*Exercise goal:*
Go through the entries and say how many lines contain the string "pink". The number is the whole answer.

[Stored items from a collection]
========================================================================
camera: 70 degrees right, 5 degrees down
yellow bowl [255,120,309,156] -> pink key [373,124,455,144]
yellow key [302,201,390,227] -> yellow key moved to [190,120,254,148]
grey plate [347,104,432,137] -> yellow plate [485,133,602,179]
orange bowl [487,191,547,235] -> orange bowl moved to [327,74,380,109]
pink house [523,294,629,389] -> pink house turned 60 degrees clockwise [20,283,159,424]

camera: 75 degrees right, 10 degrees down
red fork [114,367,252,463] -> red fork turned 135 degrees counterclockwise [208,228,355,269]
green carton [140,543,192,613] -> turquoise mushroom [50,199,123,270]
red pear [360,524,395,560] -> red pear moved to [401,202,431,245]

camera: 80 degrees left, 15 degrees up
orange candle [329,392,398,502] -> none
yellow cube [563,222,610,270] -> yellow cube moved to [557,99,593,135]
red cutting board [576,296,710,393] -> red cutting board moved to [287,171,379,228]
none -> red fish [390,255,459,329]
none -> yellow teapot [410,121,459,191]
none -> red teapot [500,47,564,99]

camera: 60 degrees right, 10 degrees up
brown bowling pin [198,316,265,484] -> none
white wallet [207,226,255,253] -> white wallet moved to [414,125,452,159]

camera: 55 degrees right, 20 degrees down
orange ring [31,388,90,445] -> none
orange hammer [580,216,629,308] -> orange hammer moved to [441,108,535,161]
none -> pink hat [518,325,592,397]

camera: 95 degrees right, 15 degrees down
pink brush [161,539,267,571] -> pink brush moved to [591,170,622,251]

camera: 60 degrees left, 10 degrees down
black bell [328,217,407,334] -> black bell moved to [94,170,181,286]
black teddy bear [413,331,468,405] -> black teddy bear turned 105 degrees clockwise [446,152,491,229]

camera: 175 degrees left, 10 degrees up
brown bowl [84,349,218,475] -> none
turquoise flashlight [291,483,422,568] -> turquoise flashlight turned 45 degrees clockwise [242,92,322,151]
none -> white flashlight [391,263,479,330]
========================================================================
*Exercise solution:*
4